··· Supplied records

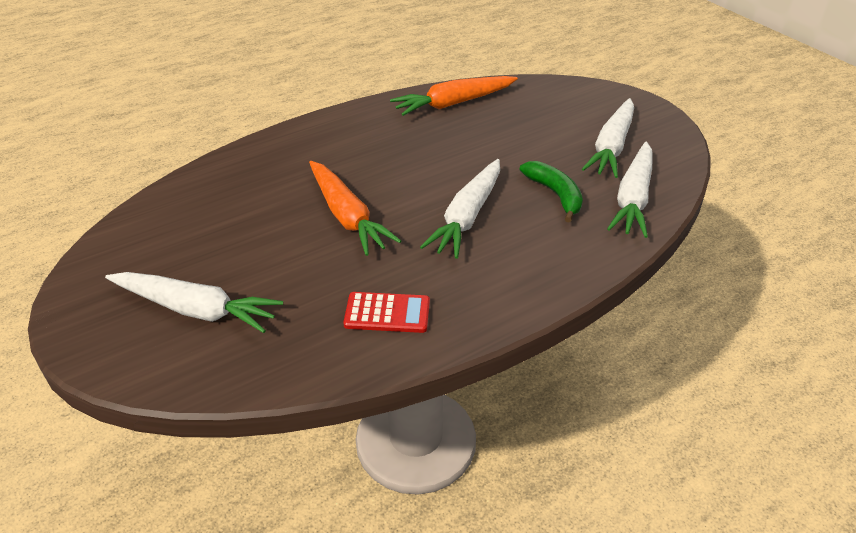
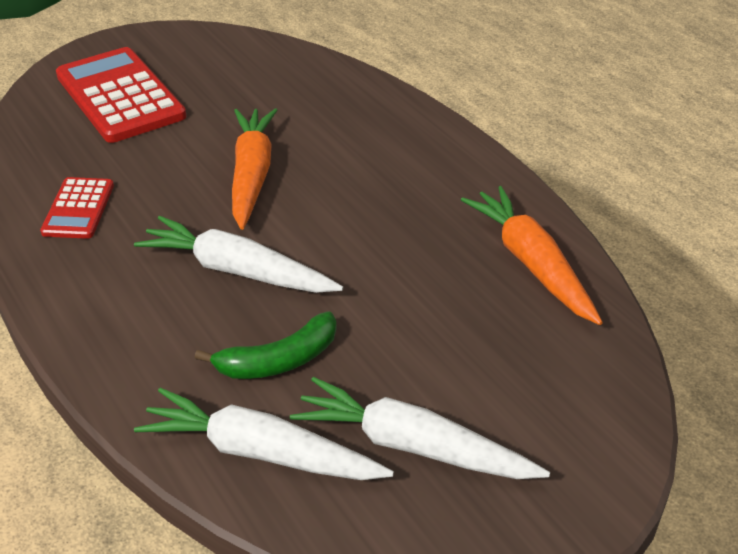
camera: 90 degrees right, 0 degrees up
(196, 310) = (120, 96): white carrot -> red calculator
(347, 216) = (252, 175): orange carrot -> orange carrot turned 120 degrees clockwise

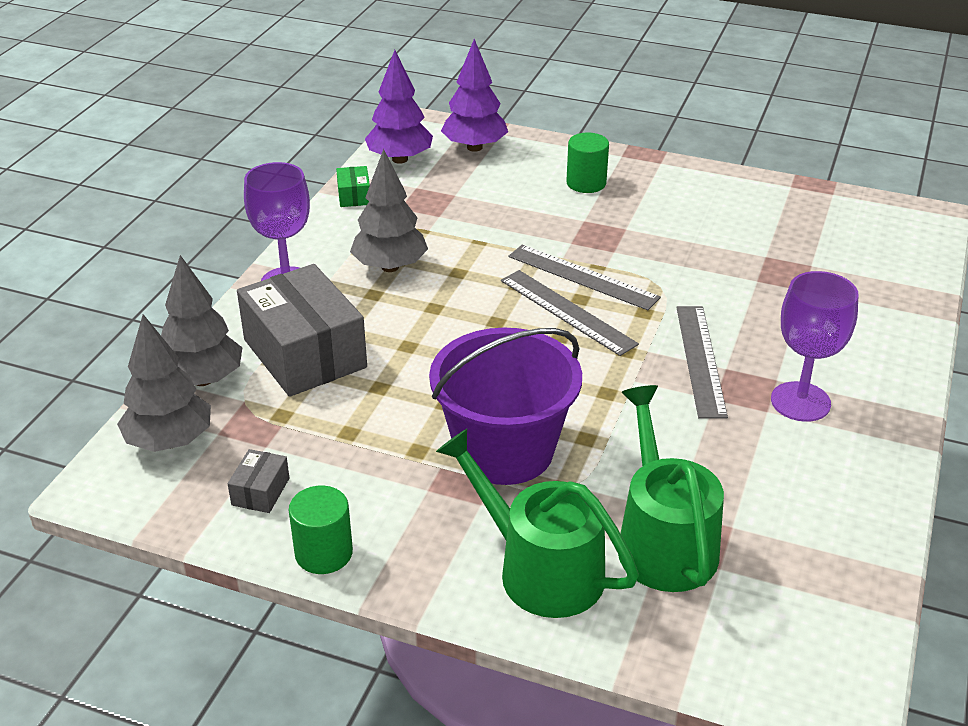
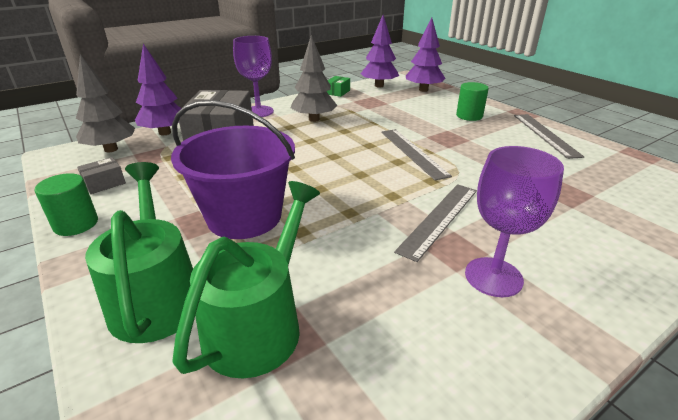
camera: 35 degrees right, 5 degrees down
(202, 379) = (165, 133): grey tree -> purple tree
(567, 312) = (381, 165): grey ruler -> grey ruler (545, 134)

······

Every record must be copied exactly, with images dropped from the result.

camera: 90 degrees right, 0 degrees up
(196, 310) = (120, 96): white carrot -> red calculator
(347, 216) = (252, 175): orange carrot -> orange carrot turned 120 degrees clockwise

camera: 35 degrees right, 5 degrees down
(202, 379) = (165, 133): grey tree -> purple tree
(567, 312) = (381, 165): grey ruler -> grey ruler (545, 134)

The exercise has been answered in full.